▸ **TASK PROMPT**
Could you set down all of the data again, exactly as it stands?

▸ **Records excerpted from a collection**
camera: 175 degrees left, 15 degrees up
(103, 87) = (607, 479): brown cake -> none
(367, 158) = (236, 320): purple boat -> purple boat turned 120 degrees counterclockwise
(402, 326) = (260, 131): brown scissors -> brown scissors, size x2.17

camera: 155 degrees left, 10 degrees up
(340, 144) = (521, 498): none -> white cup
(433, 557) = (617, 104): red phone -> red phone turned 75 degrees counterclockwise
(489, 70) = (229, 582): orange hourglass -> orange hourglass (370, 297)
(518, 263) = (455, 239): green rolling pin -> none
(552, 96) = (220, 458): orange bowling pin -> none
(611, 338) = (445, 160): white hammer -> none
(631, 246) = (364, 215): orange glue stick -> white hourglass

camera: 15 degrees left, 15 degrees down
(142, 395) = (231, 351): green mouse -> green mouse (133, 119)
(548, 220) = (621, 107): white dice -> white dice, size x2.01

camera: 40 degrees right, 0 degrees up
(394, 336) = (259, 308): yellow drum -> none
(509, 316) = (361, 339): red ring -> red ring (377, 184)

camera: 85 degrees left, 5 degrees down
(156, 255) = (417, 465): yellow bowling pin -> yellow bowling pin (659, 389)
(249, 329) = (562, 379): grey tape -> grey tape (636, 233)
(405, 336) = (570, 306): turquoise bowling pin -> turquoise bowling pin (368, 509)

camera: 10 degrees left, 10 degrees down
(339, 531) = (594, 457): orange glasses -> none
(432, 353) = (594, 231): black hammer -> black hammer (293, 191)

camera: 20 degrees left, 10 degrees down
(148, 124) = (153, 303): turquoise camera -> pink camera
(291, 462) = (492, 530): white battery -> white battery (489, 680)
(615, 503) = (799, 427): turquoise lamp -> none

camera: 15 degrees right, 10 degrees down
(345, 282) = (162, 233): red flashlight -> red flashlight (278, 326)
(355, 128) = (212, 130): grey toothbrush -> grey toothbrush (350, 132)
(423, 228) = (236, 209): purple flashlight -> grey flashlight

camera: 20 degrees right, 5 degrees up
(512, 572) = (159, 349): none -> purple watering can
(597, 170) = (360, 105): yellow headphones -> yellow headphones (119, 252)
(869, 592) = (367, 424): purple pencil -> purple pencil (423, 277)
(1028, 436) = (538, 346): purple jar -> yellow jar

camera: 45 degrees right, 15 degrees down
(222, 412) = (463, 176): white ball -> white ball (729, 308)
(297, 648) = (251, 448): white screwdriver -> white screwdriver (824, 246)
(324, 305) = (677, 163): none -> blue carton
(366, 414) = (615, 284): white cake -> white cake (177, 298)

▸ **EXERCISE ANSWER**
camera: 175 degrees left, 15 degrees up
(103, 87) = (607, 479): brown cake -> none
(367, 158) = (236, 320): purple boat -> purple boat turned 120 degrees counterclockwise
(402, 326) = (260, 131): brown scissors -> brown scissors, size x2.17

camera: 155 degrees left, 10 degrees up
(340, 144) = (521, 498): none -> white cup
(433, 557) = (617, 104): red phone -> red phone turned 75 degrees counterclockwise
(489, 70) = (229, 582): orange hourglass -> orange hourglass (370, 297)
(518, 263) = (455, 239): green rolling pin -> none
(552, 96) = (220, 458): orange bowling pin -> none
(611, 338) = (445, 160): white hammer -> none
(631, 246) = (364, 215): orange glue stick -> white hourglass

camera: 15 degrees left, 15 degrees down
(142, 395) = (231, 351): green mouse -> green mouse (133, 119)
(548, 220) = (621, 107): white dice -> white dice, size x2.01

camera: 40 degrees right, 0 degrees up
(394, 336) = (259, 308): yellow drum -> none
(509, 316) = (361, 339): red ring -> red ring (377, 184)

camera: 85 degrees left, 5 degrees down
(156, 255) = (417, 465): yellow bowling pin -> yellow bowling pin (659, 389)
(249, 329) = (562, 379): grey tape -> grey tape (636, 233)
(405, 336) = (570, 306): turquoise bowling pin -> turquoise bowling pin (368, 509)

camera: 10 degrees left, 10 degrees down
(339, 531) = (594, 457): orange glasses -> none
(432, 353) = (594, 231): black hammer -> black hammer (293, 191)

camera: 20 degrees left, 10 degrees down
(148, 124) = (153, 303): turquoise camera -> pink camera
(291, 462) = (492, 530): white battery -> white battery (489, 680)
(615, 503) = (799, 427): turquoise lamp -> none

camera: 15 degrees right, 10 degrees down
(345, 282) = (162, 233): red flashlight -> red flashlight (278, 326)
(355, 128) = (212, 130): grey toothbrush -> grey toothbrush (350, 132)
(423, 228) = (236, 209): purple flashlight -> grey flashlight

camera: 20 degrees right, 5 degrees up
(512, 572) = (159, 349): none -> purple watering can
(597, 170) = (360, 105): yellow headphones -> yellow headphones (119, 252)
(869, 592) = (367, 424): purple pencil -> purple pencil (423, 277)
(1028, 436) = (538, 346): purple jar -> yellow jar

camera: 45 degrees right, 15 degrees down
(222, 412) = (463, 176): white ball -> white ball (729, 308)
(297, 648) = (251, 448): white screwdriver -> white screwdriver (824, 246)
(324, 305) = (677, 163): none -> blue carton
(366, 414) = (615, 284): white cake -> white cake (177, 298)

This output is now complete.